▸ WORK REQUIRED
I would like the records restated word for word, without the pictures.

▸ SUPPLIED MATERIAL
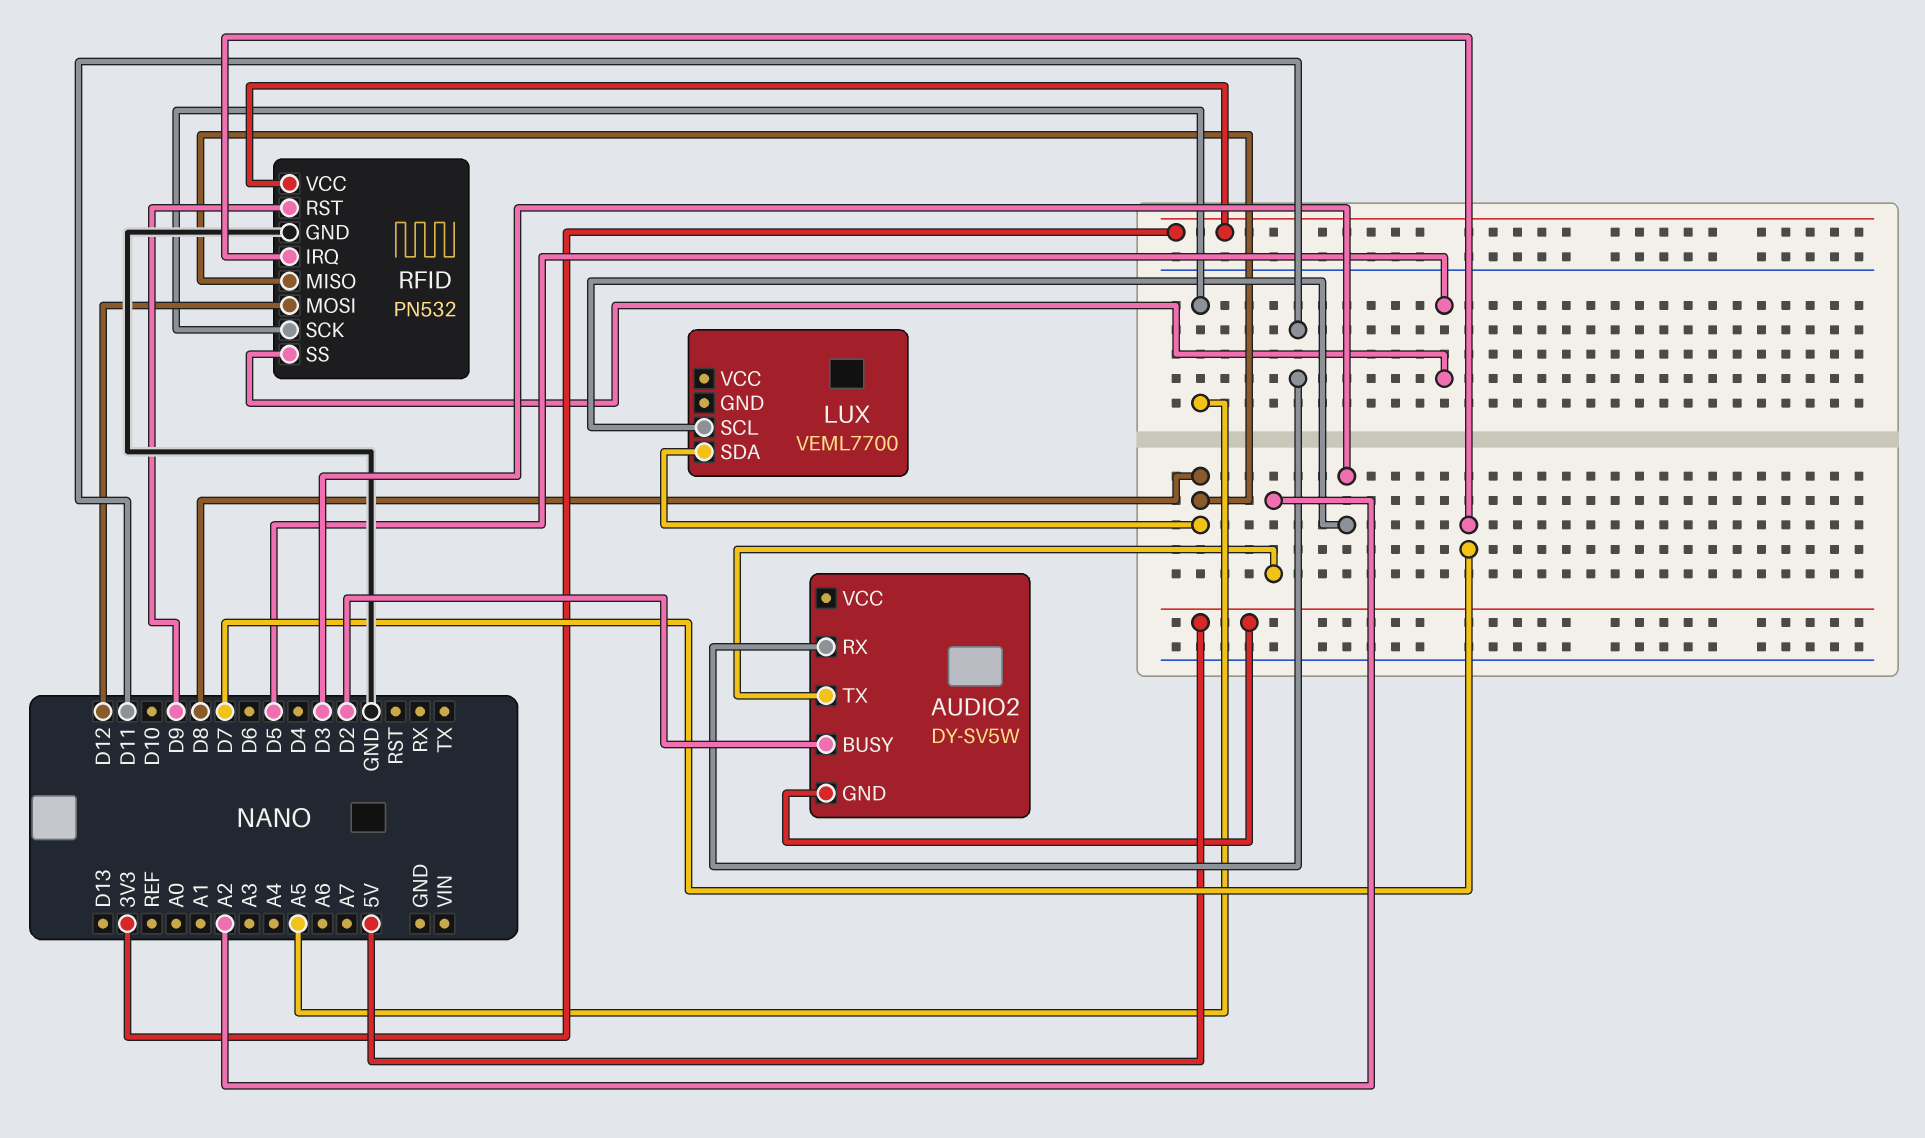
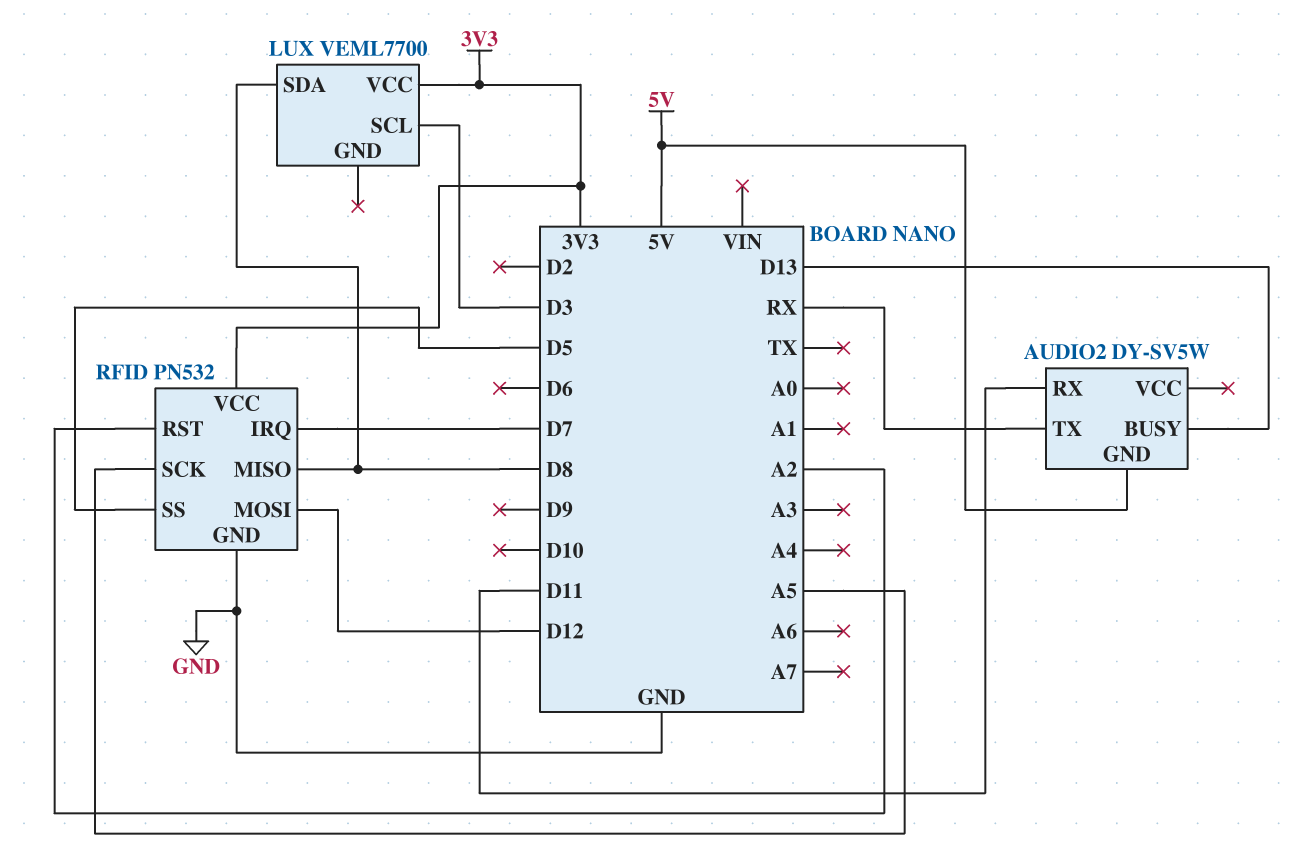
AUDIO2 pin BUSY: D2 -> D13
AUDIO2 pin TX: A2 -> RX
LUX pin VCC: none -> 3V3
RFID pin RST: D9 -> A2

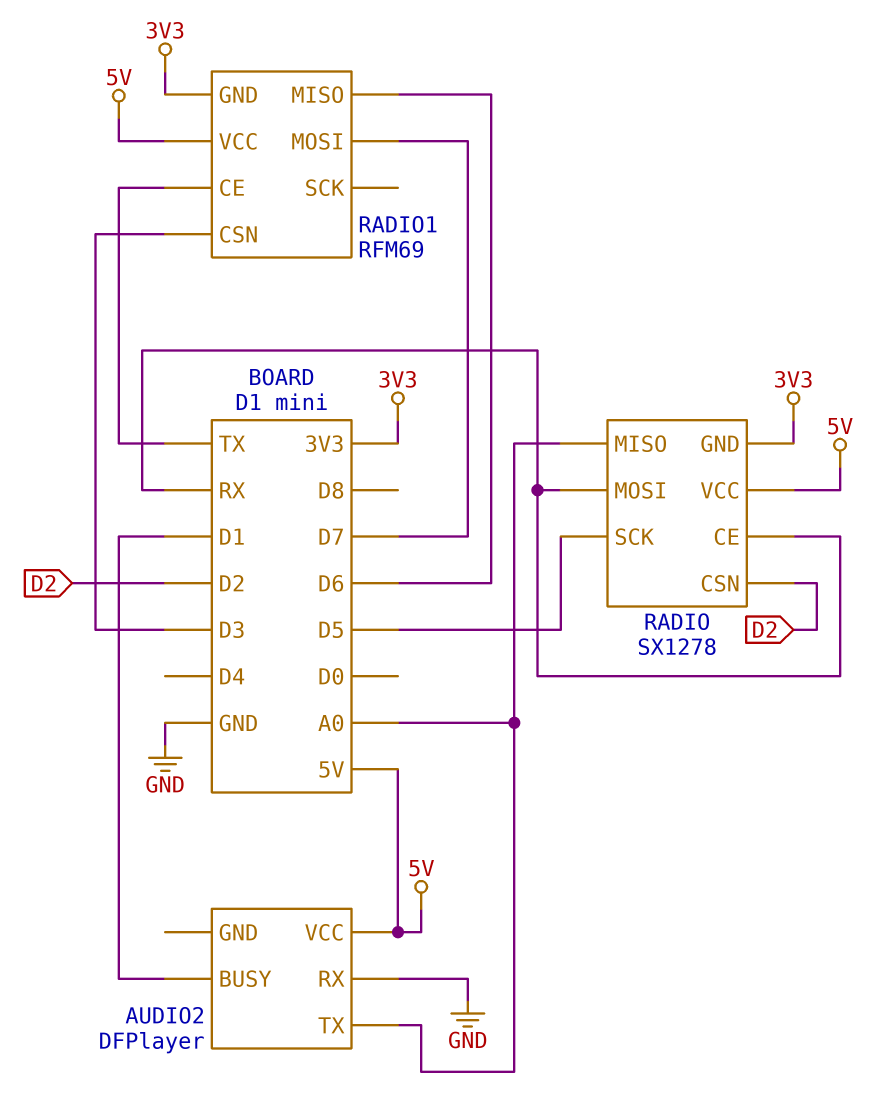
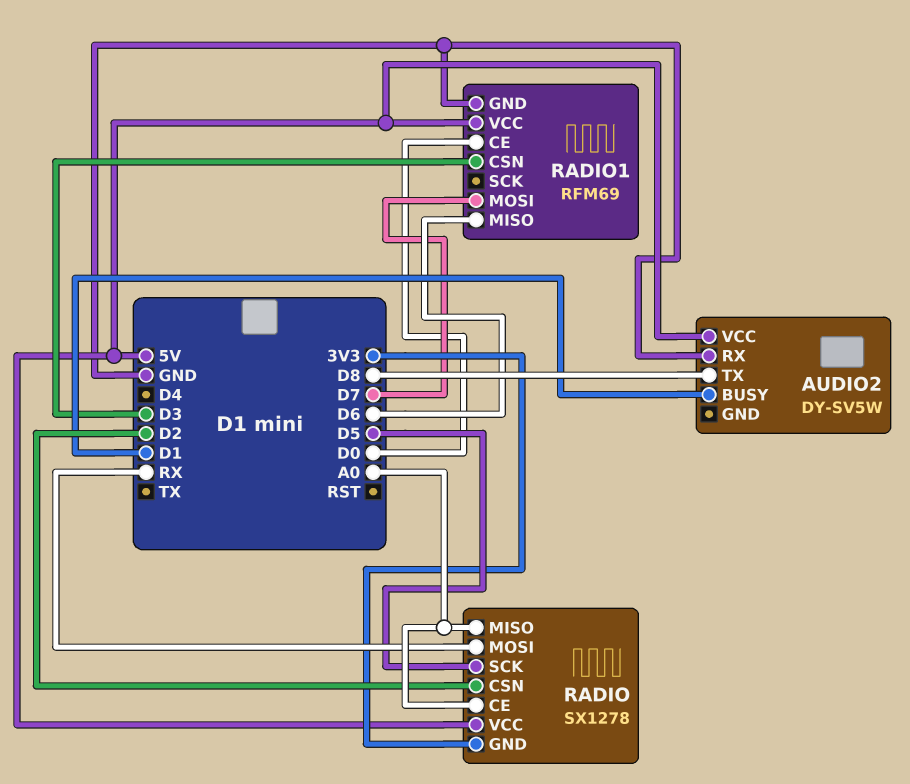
AUDIO2: DFPlayer -> DY-SV5W
AUDIO2 pin TX: A0 -> D8
RADIO pin CE: RX -> A0
RADIO1 pin CE: TX -> D0
RADIO1 pin GND: 3V3 -> GND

▸ ANSWER BOX
AUDIO2 pin BUSY: D2 -> D13
AUDIO2 pin TX: A2 -> RX
LUX pin VCC: none -> 3V3
RFID pin RST: D9 -> A2

AUDIO2: DFPlayer -> DY-SV5W
AUDIO2 pin TX: A0 -> D8
RADIO pin CE: RX -> A0
RADIO1 pin CE: TX -> D0
RADIO1 pin GND: 3V3 -> GND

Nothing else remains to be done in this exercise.